*** Opening of MATERIAL FOR THIS TASK ***
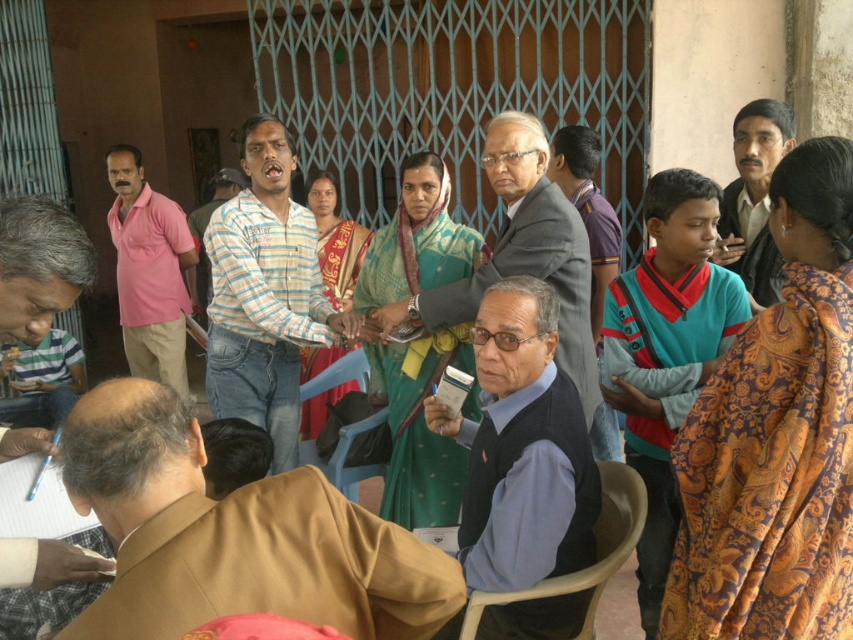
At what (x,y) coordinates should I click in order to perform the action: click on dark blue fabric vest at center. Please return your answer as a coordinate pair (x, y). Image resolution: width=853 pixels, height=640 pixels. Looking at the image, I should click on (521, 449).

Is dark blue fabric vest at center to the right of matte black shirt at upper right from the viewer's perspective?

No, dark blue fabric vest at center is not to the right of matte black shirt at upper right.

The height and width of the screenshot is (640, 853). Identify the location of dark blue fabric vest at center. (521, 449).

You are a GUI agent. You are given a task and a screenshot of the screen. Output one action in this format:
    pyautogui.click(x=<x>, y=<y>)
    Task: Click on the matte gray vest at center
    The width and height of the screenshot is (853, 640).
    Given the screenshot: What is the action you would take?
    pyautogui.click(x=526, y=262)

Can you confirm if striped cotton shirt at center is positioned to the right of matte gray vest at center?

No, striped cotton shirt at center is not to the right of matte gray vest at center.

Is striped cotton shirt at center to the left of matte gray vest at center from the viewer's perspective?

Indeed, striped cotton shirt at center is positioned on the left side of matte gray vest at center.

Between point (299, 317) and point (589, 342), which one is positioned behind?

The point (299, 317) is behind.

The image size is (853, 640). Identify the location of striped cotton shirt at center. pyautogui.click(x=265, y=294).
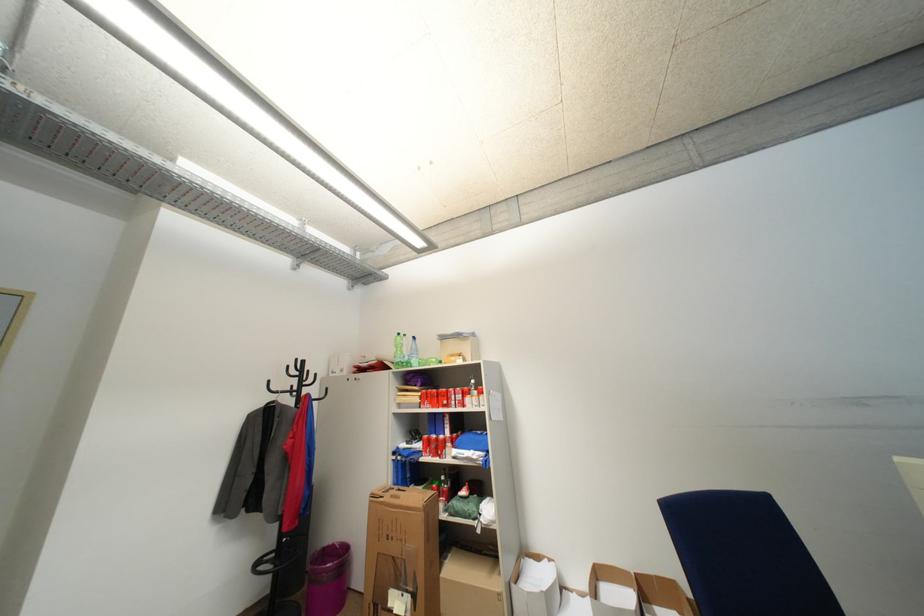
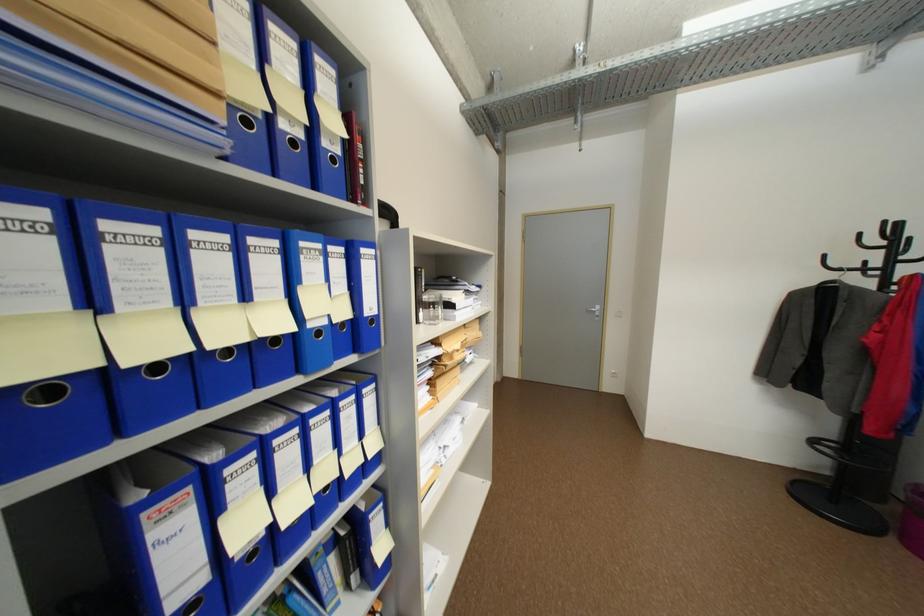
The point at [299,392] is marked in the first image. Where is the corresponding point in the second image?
*** Close of MATERIAL FOR THIS TASK ***
## TASK
Return all of the records above line for line, unchanged, and leave the pictures out.

## RESPONSE BELOW
At what (x,y) coordinates should I click in order to perform the action: click on dark blue fabric vest at center. Please return your answer as a coordinate pair (x, y). Image resolution: width=853 pixels, height=640 pixels. Looking at the image, I should click on (521, 449).

Is dark blue fabric vest at center to the right of matte black shirt at upper right from the viewer's perspective?

No, dark blue fabric vest at center is not to the right of matte black shirt at upper right.

The height and width of the screenshot is (640, 853). Identify the location of dark blue fabric vest at center. (521, 449).

You are a GUI agent. You are given a task and a screenshot of the screen. Output one action in this format:
    pyautogui.click(x=<x>, y=<y>)
    Task: Click on the matte gray vest at center
    The width and height of the screenshot is (853, 640).
    Given the screenshot: What is the action you would take?
    pyautogui.click(x=526, y=262)

Can you confirm if striped cotton shirt at center is positioned to the right of matte gray vest at center?

No, striped cotton shirt at center is not to the right of matte gray vest at center.

Is striped cotton shirt at center to the left of matte gray vest at center from the viewer's perspective?

Indeed, striped cotton shirt at center is positioned on the left side of matte gray vest at center.

Between point (299, 317) and point (589, 342), which one is positioned behind?

The point (299, 317) is behind.

The image size is (853, 640). Identify the location of striped cotton shirt at center. pyautogui.click(x=265, y=294).
The point at [299,392] is marked in the first image. Where is the corresponding point in the second image?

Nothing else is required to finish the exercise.